[Collection entries]
##############################

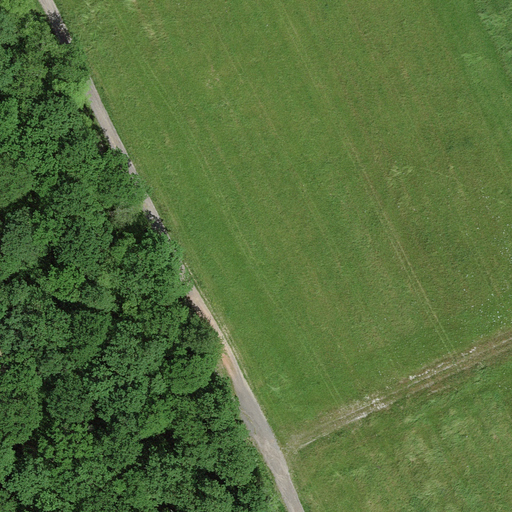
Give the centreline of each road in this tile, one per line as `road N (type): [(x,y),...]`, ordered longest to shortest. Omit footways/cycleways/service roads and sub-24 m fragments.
road 1 (track): [(297,511),(46,0)]
road 2 (track): [(511,346),(269,455)]
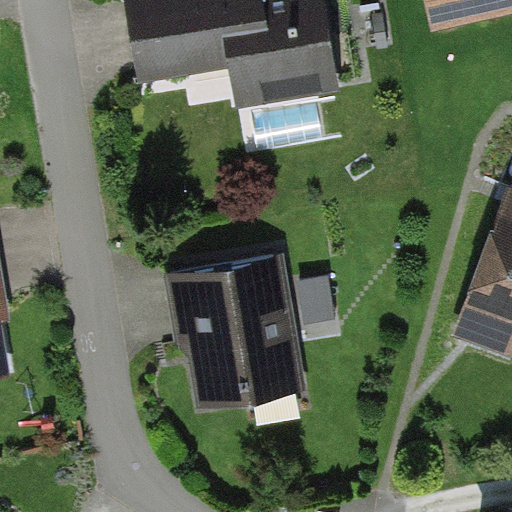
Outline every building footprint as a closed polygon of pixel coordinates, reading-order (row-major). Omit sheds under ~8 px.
[(207,0),(137,11),(146,69),(237,54),(243,95),(335,80),(322,0),(207,0)] [(511,204),(510,204),(472,310),(511,324),(511,204)] [(290,249),(172,265),(192,411),(309,395),(290,249)] [(5,256),(0,256),(0,389),(19,388),(5,256)] [(311,315),(341,313),(337,269),(307,272),(311,315)]
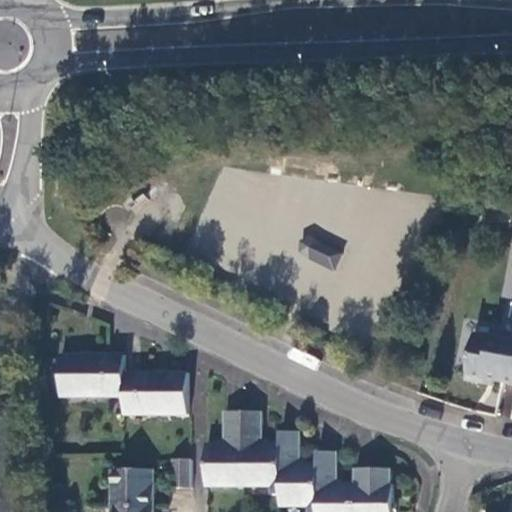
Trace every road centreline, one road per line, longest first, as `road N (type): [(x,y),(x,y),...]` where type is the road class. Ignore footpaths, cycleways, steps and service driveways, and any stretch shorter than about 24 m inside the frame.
road 1 (tertiary): [(468,445),(362,408),(200,330),(108,284),(0,211)]
road 2 (primary): [(47,59),(511,42)]
road 3 (primary): [(370,0),(49,25)]
road 4 (tertiary): [(0,209),(24,164),(33,77)]
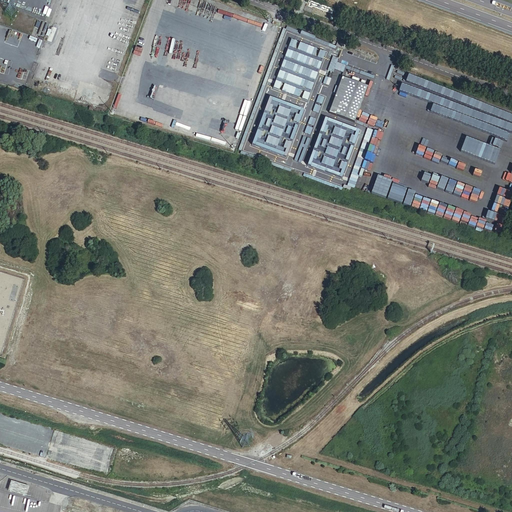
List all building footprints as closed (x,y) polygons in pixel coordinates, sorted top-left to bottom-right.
[(325,53),(292,41),(274,88),(307,102),(325,53)] [(370,85),(334,73),(328,91),(332,93),(326,112),(357,123),(370,85)] [(304,109),(269,96),(251,144),(286,157),(304,109)] [(359,130),(325,118),(320,132),(354,145),(359,130)] [(353,147),(319,135),(313,149),(348,161),(353,147)] [(346,164),(312,151),(307,166),(341,178),(346,164)]
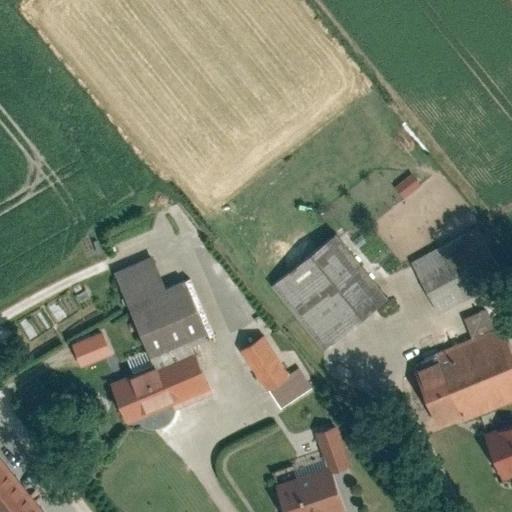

##############################

What you are asked to do: Output the listing as a JSON list of strings with one string per line, beginning at the line that contains "Trace every road" and continuing through the end of the listing. Skip blank lines and leave the pictures out.

Full response:
[
  "Trace every road centreline, one road per line, longest first, as `road N (type): [(x,y),(x,y),...]` where type is the road class. Ignore footpaths, cycleways, steps and service driveways, and any stretch shorter than about 24 m inside the frame.",
  "road 1 (tertiary): [(468,445),(362,408),(200,330),(108,284),(0,211)]",
  "road 2 (primary): [(47,59),(511,42)]",
  "road 3 (primary): [(370,0),(49,25)]",
  "road 4 (tertiary): [(0,209),(24,164),(33,77)]",
  "List all building footprints as closed (x,y) polygons in pixel coordinates, sorted top-left to bottom-right.",
  "[(325,53),(292,41),(274,88),(307,102),(325,53)] [(370,85),(334,73),(328,91),(332,93),(326,112),(357,123),(370,85)] [(304,109),(269,96),(251,144),(286,157),(304,109)] [(359,130),(325,118),(320,132),(354,145),(359,130)] [(353,147),(319,135),(313,149),(348,161),(353,147)] [(346,164),(312,151),(307,166),(341,178),(346,164)]"
]